■ **EXERCISE DIRECTIONS**
Copy the material from its first line through the line with "68: 07:34 -> 07:14", swapping "Florence" for "Siena" and leaving everything else unchanged.
---
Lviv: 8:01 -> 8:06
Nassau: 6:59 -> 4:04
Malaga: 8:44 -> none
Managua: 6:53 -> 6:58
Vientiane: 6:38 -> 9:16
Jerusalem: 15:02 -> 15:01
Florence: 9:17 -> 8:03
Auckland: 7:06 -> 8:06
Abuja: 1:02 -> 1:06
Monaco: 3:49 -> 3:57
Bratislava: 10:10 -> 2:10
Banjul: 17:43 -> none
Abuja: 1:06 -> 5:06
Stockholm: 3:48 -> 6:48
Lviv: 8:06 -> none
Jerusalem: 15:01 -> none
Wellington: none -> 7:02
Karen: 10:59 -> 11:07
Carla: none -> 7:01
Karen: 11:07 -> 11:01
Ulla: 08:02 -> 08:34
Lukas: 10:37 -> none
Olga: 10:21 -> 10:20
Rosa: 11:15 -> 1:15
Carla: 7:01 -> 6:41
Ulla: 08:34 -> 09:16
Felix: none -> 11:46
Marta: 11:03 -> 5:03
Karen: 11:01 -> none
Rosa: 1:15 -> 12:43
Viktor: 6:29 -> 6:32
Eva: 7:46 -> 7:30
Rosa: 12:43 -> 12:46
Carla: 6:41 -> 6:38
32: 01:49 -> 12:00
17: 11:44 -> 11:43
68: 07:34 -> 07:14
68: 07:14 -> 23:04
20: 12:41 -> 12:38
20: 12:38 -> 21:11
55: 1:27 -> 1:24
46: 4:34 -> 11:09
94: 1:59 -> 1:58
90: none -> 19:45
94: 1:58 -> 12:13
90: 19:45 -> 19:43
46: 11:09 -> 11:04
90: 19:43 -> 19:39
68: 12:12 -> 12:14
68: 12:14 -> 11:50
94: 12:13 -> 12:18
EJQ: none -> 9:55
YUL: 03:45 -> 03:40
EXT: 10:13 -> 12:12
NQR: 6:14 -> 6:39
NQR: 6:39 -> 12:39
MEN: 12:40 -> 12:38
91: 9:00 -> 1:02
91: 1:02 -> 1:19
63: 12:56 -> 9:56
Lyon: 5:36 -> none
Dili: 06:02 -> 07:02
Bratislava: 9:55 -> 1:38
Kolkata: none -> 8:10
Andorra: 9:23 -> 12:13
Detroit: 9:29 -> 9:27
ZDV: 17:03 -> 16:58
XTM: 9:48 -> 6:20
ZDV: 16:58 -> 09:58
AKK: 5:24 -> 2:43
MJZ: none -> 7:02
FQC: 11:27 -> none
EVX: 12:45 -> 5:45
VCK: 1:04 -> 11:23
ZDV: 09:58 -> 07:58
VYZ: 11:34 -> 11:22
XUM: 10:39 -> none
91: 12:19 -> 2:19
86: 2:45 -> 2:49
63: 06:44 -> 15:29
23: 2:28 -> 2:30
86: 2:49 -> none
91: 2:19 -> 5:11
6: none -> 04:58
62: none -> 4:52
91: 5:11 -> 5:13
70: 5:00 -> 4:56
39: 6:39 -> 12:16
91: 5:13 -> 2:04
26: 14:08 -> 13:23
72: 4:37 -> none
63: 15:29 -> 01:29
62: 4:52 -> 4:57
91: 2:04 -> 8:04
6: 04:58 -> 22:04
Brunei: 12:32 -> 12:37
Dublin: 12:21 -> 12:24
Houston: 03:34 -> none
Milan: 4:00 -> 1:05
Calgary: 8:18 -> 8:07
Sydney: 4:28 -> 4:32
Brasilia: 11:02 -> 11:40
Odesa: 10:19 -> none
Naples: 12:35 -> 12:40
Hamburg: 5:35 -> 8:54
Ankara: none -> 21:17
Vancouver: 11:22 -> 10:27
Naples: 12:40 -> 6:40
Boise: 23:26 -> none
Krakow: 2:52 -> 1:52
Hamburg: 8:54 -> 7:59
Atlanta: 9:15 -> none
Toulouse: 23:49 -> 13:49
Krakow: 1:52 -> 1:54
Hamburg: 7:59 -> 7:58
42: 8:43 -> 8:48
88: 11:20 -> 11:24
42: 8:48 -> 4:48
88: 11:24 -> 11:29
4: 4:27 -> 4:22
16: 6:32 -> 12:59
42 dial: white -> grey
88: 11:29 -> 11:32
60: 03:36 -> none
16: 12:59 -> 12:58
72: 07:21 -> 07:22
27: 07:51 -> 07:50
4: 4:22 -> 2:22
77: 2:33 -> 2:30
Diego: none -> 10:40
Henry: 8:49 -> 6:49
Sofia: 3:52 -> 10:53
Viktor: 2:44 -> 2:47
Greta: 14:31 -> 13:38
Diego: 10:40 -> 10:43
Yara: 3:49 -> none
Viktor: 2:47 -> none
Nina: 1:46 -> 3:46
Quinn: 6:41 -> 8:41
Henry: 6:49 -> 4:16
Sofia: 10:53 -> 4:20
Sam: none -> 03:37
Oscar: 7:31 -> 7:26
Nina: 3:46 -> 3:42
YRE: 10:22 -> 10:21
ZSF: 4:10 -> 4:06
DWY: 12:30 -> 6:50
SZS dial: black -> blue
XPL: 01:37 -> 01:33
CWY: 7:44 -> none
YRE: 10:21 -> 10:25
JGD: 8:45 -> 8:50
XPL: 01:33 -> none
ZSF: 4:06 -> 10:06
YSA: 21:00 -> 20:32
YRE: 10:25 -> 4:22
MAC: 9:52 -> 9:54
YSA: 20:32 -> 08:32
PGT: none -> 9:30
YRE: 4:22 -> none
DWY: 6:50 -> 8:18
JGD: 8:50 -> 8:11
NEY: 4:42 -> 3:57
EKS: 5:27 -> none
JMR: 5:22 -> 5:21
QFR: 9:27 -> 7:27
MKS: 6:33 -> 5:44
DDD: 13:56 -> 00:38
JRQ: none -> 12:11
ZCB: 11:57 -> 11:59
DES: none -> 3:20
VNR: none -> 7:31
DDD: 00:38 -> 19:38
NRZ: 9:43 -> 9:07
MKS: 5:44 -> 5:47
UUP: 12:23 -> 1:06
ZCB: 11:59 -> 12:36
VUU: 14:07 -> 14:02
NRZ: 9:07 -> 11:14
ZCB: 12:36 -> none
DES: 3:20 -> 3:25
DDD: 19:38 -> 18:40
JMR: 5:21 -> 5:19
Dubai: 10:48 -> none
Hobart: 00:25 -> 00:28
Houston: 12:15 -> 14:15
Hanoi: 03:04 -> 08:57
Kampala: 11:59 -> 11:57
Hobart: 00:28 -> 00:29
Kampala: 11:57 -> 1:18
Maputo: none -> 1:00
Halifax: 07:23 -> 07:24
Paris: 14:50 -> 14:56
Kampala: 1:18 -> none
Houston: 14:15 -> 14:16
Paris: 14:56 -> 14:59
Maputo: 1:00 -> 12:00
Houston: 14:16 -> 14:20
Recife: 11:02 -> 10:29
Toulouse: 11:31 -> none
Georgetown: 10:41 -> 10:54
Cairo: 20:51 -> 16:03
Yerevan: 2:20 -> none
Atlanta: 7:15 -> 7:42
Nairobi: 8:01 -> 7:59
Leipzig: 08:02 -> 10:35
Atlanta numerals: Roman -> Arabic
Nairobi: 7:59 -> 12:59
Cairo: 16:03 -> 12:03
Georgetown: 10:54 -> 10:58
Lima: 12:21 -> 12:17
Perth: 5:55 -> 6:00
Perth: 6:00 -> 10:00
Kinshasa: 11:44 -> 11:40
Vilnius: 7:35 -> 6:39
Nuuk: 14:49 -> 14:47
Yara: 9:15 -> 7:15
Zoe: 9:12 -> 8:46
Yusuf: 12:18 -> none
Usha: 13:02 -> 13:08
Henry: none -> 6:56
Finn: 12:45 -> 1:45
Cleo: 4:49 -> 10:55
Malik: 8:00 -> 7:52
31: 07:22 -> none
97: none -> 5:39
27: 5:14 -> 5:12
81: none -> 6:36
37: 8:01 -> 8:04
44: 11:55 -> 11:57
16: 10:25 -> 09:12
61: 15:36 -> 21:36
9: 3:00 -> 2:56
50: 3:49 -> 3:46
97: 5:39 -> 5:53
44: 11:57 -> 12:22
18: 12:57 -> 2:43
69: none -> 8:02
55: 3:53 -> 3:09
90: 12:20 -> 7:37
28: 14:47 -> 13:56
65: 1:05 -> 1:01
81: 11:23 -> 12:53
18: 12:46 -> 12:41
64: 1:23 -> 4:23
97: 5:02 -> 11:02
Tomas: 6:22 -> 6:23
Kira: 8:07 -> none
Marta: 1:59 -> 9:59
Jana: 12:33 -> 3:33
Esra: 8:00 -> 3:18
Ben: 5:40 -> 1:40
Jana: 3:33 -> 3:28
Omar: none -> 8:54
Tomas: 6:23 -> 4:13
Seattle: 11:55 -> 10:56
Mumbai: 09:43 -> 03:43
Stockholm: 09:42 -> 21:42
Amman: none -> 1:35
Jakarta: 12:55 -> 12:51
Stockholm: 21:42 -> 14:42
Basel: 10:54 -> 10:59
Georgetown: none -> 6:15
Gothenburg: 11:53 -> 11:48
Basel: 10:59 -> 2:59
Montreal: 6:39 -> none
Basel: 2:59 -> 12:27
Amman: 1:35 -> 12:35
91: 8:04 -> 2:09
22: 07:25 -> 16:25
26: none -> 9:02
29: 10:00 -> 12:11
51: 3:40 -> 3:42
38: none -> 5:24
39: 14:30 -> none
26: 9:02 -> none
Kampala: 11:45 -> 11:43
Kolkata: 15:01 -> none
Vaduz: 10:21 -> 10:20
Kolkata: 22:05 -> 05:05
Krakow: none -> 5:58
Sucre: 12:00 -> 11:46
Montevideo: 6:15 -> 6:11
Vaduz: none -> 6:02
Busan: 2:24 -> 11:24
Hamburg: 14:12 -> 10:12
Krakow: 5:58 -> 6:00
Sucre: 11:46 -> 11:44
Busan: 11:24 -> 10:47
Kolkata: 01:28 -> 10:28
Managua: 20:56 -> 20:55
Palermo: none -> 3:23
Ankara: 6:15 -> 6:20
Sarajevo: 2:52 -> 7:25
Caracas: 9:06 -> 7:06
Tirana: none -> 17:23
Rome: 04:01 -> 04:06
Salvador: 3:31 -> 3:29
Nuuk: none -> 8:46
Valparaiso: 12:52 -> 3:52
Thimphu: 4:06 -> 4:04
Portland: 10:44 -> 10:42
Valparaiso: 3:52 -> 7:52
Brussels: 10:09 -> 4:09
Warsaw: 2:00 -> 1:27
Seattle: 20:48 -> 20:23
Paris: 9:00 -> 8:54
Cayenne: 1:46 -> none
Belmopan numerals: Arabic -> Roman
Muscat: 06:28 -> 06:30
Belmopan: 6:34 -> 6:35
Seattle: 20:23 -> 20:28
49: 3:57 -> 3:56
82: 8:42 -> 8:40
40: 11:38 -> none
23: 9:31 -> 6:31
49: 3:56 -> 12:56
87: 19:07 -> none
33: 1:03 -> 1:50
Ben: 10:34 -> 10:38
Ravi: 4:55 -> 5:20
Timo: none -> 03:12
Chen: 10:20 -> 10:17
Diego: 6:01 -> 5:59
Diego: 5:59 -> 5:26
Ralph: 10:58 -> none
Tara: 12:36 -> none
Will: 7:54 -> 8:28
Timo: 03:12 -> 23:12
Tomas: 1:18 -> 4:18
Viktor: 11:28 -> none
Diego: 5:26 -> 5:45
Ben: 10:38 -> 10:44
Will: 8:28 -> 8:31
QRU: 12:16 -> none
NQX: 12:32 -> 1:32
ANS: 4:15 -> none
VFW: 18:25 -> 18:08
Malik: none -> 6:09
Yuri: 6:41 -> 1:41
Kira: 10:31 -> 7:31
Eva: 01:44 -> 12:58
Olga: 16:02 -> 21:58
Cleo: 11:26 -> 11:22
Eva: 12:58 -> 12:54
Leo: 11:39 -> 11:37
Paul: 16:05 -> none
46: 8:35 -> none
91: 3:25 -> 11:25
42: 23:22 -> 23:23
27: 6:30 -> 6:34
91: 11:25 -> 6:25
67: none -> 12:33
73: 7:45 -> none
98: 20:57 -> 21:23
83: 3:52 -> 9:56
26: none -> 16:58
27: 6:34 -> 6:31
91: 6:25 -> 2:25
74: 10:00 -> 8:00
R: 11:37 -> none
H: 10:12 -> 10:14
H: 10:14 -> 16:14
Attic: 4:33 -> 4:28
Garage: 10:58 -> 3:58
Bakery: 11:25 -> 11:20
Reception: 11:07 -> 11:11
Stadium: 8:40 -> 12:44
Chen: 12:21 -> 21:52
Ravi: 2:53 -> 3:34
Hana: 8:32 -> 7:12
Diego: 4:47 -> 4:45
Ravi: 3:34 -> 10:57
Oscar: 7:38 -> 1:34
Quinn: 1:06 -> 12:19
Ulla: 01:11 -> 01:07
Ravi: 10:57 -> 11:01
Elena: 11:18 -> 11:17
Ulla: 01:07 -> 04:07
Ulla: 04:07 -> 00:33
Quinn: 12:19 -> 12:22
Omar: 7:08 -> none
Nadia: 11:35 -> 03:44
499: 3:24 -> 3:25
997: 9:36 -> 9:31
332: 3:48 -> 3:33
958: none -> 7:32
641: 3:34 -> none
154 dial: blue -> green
---
■ **ANSWER TO THE PROBLEM**
Lviv: 8:01 -> 8:06
Nassau: 6:59 -> 4:04
Malaga: 8:44 -> none
Managua: 6:53 -> 6:58
Vientiane: 6:38 -> 9:16
Jerusalem: 15:02 -> 15:01
Siena: 9:17 -> 8:03
Auckland: 7:06 -> 8:06
Abuja: 1:02 -> 1:06
Monaco: 3:49 -> 3:57
Bratislava: 10:10 -> 2:10
Banjul: 17:43 -> none
Abuja: 1:06 -> 5:06
Stockholm: 3:48 -> 6:48
Lviv: 8:06 -> none
Jerusalem: 15:01 -> none
Wellington: none -> 7:02
Karen: 10:59 -> 11:07
Carla: none -> 7:01
Karen: 11:07 -> 11:01
Ulla: 08:02 -> 08:34
Lukas: 10:37 -> none
Olga: 10:21 -> 10:20
Rosa: 11:15 -> 1:15
Carla: 7:01 -> 6:41
Ulla: 08:34 -> 09:16
Felix: none -> 11:46
Marta: 11:03 -> 5:03
Karen: 11:01 -> none
Rosa: 1:15 -> 12:43
Viktor: 6:29 -> 6:32
Eva: 7:46 -> 7:30
Rosa: 12:43 -> 12:46
Carla: 6:41 -> 6:38
32: 01:49 -> 12:00
17: 11:44 -> 11:43
68: 07:34 -> 07:14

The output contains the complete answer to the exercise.